WHAT NEEDS TO BE DONE: In the entries below, every line with the string "purple" is to be reported.

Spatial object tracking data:
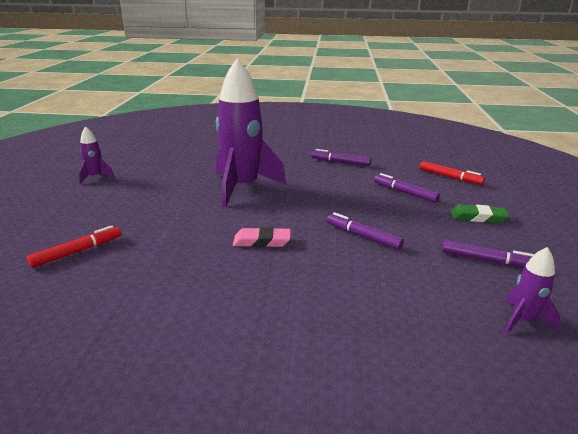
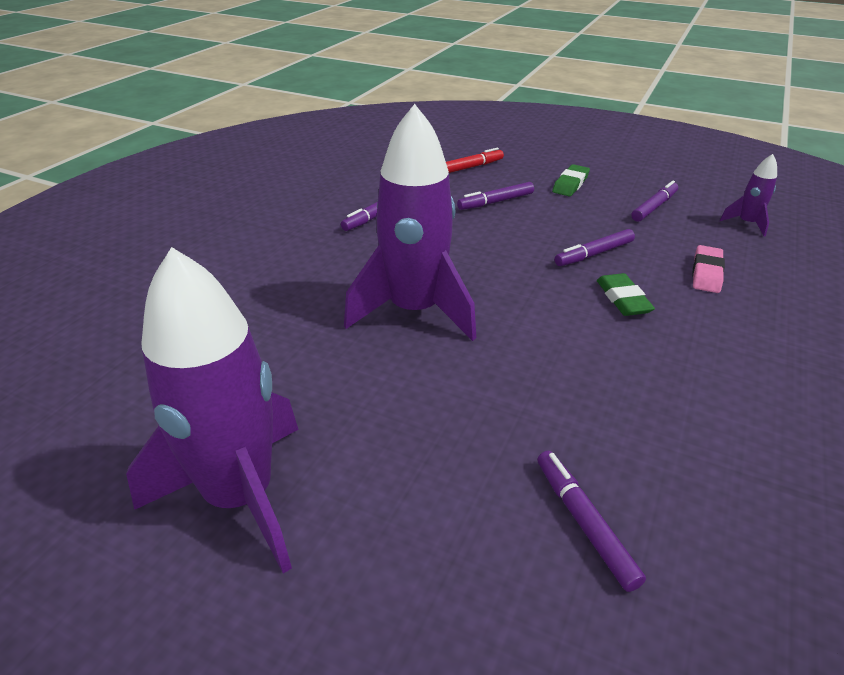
camera: 70 degrees left, 10 degrees up
(77, 252) = (584, 522): red marker -> purple marker
(96, 177) = (240, 496): purple rocket -> purple rocket, size x2.27
(262, 241) = (590, 324): pink eraser -> pink eraser (706, 273)
(304, 252) = (623, 299): none -> green eraser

WRITTEN ANSWER:
(77, 252) = (584, 522): red marker -> purple marker
(96, 177) = (240, 496): purple rocket -> purple rocket, size x2.27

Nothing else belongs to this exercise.